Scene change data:
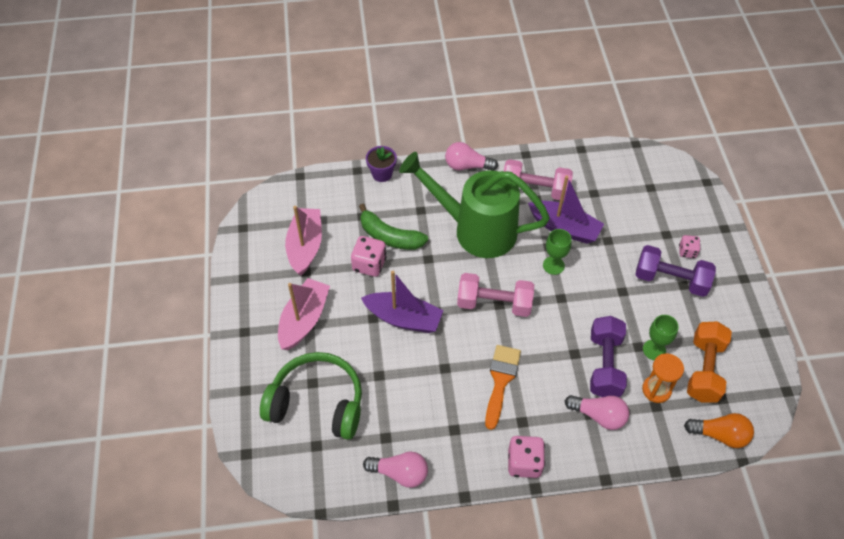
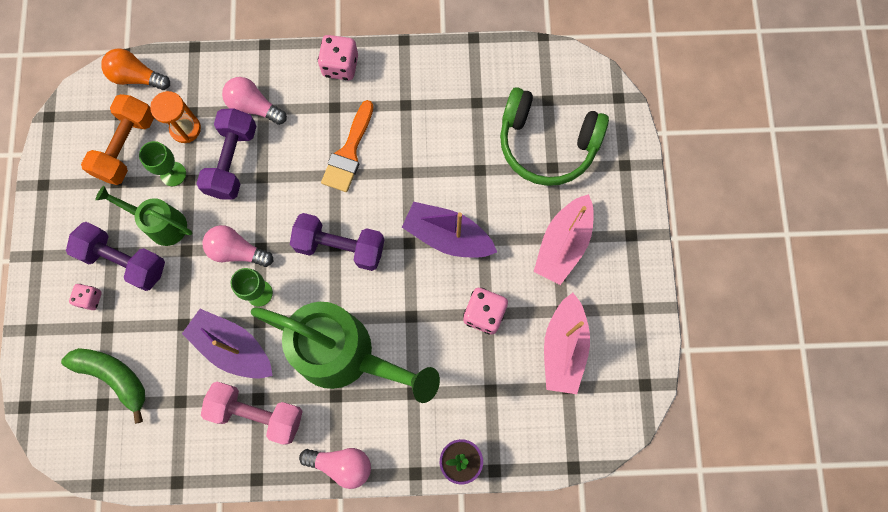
camera: 175 degrees left, 20 degrees up
green banana [359,204,428,250] -> green banana moved to [61,348,145,424]
pink light bulb [363,451,428,488] -> pink light bulb moved to [202,225,273,267]
pink dumbbell [457,273,534,317] -> purple dumbbell [290,213,384,271]
none -> green watering can [95,186,192,246]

Aim of the task: All lines above that hold the string "moved" should be copied.

Final answer:
green banana [359,204,428,250] -> green banana moved to [61,348,145,424]
pink light bulb [363,451,428,488] -> pink light bulb moved to [202,225,273,267]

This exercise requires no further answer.